要素とテキストの位置データ
● ● ● ● ● ● ●
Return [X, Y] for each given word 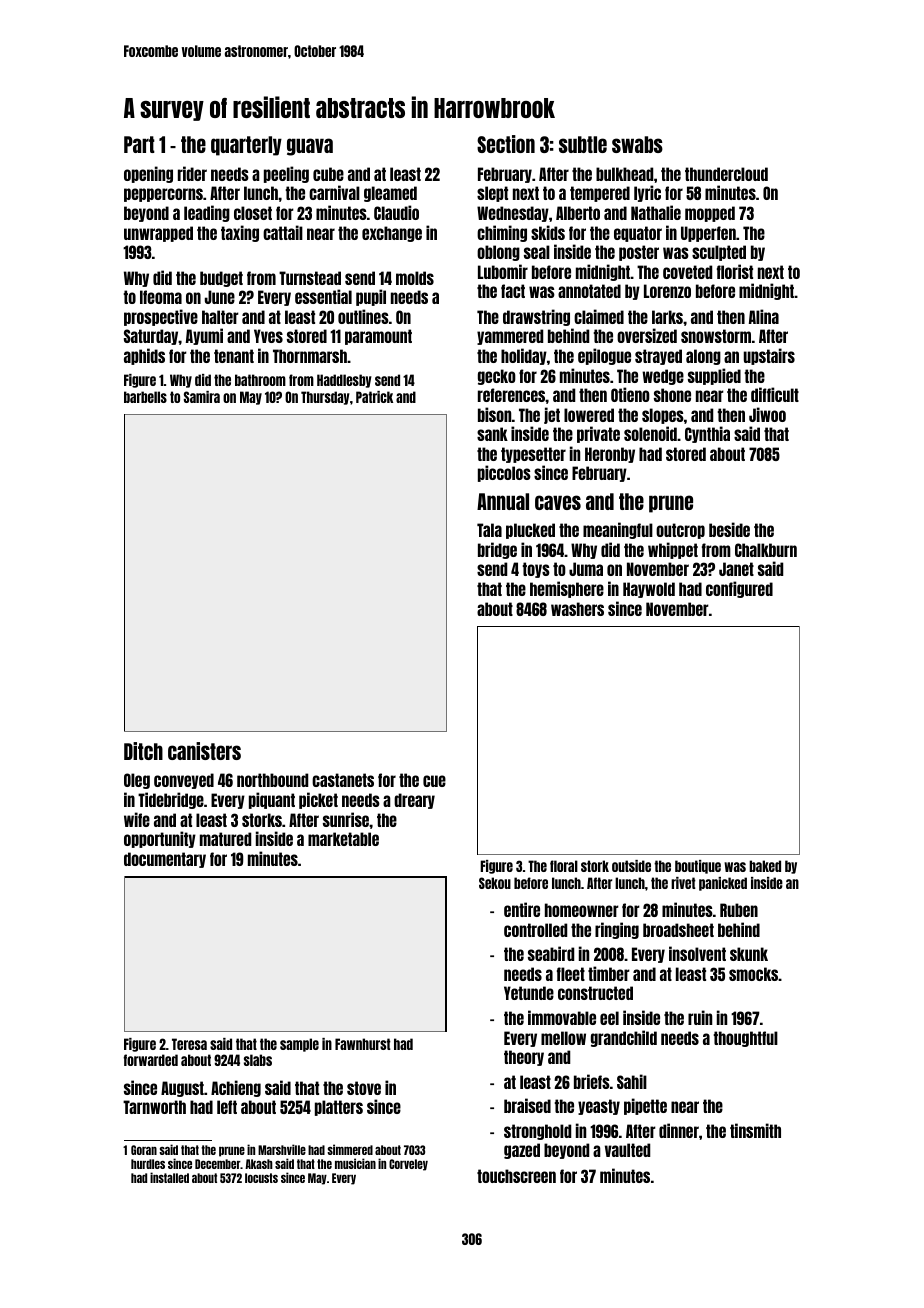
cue [434, 781]
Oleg [137, 781]
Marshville [282, 1149]
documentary [165, 860]
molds [415, 278]
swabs [637, 144]
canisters [204, 751]
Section [506, 144]
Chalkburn [766, 550]
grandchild [624, 1038]
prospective [161, 317]
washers [577, 609]
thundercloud [726, 174]
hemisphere [567, 589]
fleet [571, 974]
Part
● ● ● ● ● ● ●
_課題の指示_. 上記の資料のすべての行を、空行を除いて、1行を1つの文字列とするJSON配列に書き出してください。画像は解答に含めないでください。

_本問の解答_.
[
  "Return [X, Y] for each given word ",
  "cue [434, 781]",
  "Oleg [137, 781]",
  "Marshville [282, 1149]",
  "documentary [165, 860]",
  "molds [415, 278]",
  "swabs [637, 144]",
  "canisters [204, 751]",
  "Section [506, 144]",
  "Chalkburn [766, 550]",
  "grandchild [624, 1038]",
  "prospective [161, 317]",
  "washers [577, 609]",
  "thundercloud [726, 174]",
  "hemisphere [567, 589]",
  "fleet [571, 974]",
  "Part"
]